> [RAW DATA]:
┌──
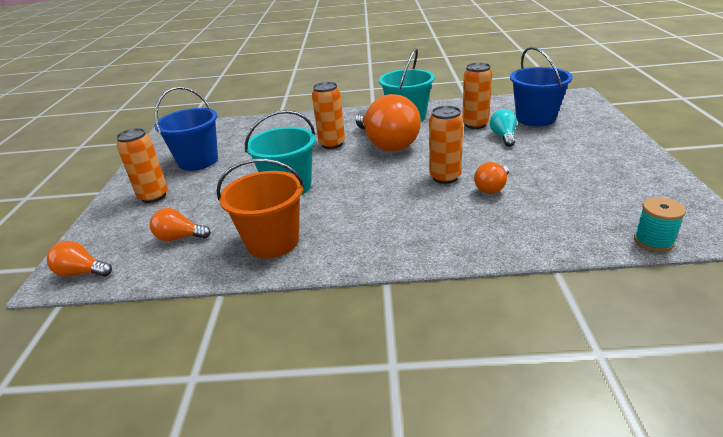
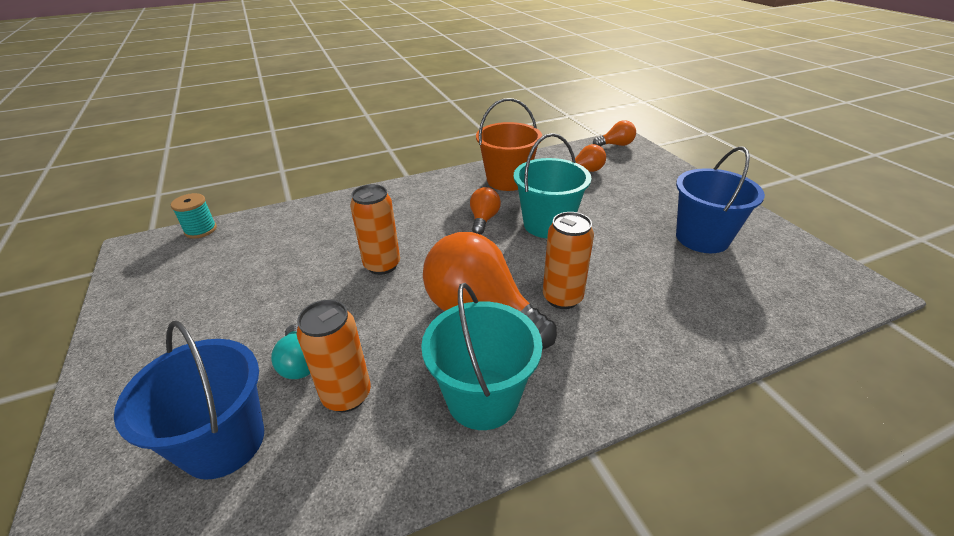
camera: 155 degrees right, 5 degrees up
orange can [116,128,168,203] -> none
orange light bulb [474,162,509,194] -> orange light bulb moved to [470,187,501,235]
└──
┌──
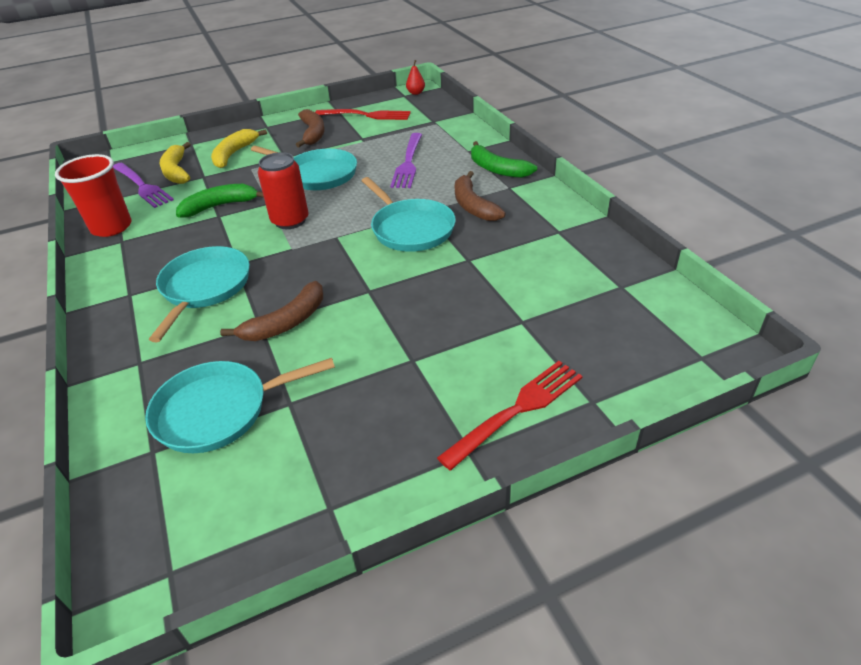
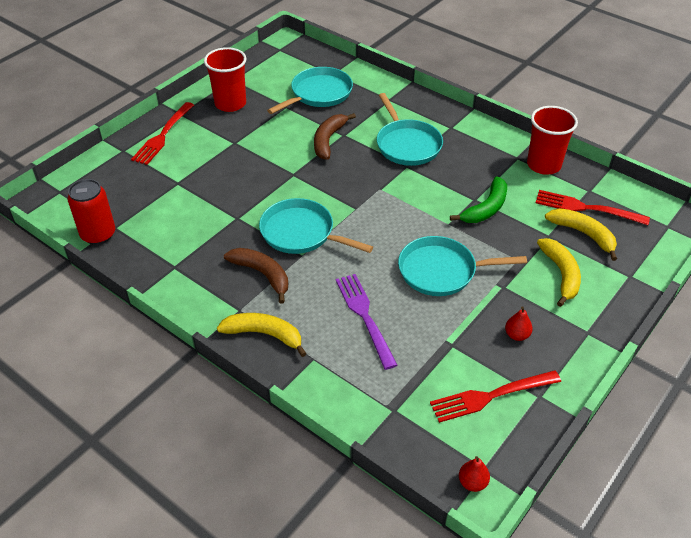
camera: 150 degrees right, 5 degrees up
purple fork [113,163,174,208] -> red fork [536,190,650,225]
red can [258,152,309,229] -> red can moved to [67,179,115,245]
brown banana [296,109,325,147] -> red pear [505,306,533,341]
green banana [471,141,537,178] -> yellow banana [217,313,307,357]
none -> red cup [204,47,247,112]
└──
> [PROBLEM REQUIREMENTS]: From the records above, repeat exactly the lines from the one with "red can [258,152,309,229]" through the one with "none -> red cup [204,47,247,112]", both included.

> [EXERCISE OUTPUT]:
red can [258,152,309,229] -> red can moved to [67,179,115,245]
brown banana [296,109,325,147] -> red pear [505,306,533,341]
green banana [471,141,537,178] -> yellow banana [217,313,307,357]
none -> red cup [204,47,247,112]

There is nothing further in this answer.